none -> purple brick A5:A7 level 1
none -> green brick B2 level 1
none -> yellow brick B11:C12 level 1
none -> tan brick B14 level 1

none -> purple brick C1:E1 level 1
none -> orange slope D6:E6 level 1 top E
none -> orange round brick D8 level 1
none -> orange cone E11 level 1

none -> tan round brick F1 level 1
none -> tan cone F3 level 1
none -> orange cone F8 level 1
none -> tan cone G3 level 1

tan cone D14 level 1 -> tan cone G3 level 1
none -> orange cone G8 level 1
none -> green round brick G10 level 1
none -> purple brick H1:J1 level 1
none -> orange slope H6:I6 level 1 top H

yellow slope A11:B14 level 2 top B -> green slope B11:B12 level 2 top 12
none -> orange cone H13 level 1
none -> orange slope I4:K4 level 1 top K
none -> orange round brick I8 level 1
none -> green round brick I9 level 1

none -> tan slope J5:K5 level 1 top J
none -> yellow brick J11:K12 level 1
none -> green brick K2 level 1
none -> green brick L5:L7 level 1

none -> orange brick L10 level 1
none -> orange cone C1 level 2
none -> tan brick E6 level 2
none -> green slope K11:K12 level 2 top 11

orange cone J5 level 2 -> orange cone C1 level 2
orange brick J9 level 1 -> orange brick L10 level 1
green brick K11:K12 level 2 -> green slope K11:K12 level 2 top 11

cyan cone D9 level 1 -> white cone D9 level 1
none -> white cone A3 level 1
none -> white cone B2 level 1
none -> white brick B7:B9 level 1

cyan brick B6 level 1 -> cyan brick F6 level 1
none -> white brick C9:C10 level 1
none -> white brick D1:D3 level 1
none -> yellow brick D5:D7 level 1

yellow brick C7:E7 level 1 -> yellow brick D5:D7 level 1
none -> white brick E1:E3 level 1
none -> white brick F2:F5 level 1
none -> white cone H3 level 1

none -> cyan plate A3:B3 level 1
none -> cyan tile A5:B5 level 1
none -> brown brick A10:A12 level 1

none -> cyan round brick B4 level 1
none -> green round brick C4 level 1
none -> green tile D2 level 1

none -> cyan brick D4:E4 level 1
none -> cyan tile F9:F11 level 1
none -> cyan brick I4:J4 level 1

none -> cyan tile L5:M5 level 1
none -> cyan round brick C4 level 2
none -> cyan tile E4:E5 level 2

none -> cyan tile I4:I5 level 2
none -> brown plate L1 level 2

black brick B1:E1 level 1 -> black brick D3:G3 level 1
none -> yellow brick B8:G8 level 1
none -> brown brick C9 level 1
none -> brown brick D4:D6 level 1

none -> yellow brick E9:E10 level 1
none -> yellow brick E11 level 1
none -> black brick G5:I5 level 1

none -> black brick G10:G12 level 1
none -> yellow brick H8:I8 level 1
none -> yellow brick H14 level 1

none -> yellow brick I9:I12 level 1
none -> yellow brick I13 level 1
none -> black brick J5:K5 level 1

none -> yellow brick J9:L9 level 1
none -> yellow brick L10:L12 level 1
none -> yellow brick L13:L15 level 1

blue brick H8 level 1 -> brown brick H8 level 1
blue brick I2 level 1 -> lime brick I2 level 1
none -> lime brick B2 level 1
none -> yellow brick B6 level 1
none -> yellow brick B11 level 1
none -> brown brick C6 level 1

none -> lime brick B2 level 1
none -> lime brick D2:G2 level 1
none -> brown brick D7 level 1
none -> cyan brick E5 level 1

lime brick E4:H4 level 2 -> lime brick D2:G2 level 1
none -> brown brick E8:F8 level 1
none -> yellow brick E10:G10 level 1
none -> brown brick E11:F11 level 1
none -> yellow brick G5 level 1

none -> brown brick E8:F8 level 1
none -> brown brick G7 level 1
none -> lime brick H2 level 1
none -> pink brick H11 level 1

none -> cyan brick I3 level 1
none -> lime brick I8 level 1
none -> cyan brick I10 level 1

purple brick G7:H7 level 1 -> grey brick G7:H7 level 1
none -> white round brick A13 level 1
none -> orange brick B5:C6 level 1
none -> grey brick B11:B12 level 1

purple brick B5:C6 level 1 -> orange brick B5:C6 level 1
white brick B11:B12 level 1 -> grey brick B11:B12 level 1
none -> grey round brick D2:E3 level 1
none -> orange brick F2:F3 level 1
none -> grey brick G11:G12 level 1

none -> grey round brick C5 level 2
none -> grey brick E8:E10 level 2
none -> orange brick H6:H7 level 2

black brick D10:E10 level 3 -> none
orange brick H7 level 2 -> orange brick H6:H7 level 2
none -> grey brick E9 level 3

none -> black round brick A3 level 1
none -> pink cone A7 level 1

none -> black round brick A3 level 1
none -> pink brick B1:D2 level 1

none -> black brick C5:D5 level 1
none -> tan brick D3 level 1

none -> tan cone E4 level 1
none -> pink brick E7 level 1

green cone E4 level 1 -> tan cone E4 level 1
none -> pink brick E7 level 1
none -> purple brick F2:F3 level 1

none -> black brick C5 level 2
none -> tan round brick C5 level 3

::::::::::

*Problem requirements*: Where the data above reaches the line holding "none -> brown brick C9 level 1", begin printing, and stop after the line holding "none -> yellow brick E10:G10 level 1". Each line must be reproduced exactly, with nothing else added.

*Worked solution*:
none -> brown brick C9 level 1
none -> brown brick D4:D6 level 1

none -> yellow brick E9:E10 level 1
none -> yellow brick E11 level 1
none -> black brick G5:I5 level 1

none -> black brick G10:G12 level 1
none -> yellow brick H8:I8 level 1
none -> yellow brick H14 level 1

none -> yellow brick I9:I12 level 1
none -> yellow brick I13 level 1
none -> black brick J5:K5 level 1

none -> yellow brick J9:L9 level 1
none -> yellow brick L10:L12 level 1
none -> yellow brick L13:L15 level 1

blue brick H8 level 1 -> brown brick H8 level 1
blue brick I2 level 1 -> lime brick I2 level 1
none -> lime brick B2 level 1
none -> yellow brick B6 level 1
none -> yellow brick B11 level 1
none -> brown brick C6 level 1

none -> lime brick B2 level 1
none -> lime brick D2:G2 level 1
none -> brown brick D7 level 1
none -> cyan brick E5 level 1

lime brick E4:H4 level 2 -> lime brick D2:G2 level 1
none -> brown brick E8:F8 level 1
none -> yellow brick E10:G10 level 1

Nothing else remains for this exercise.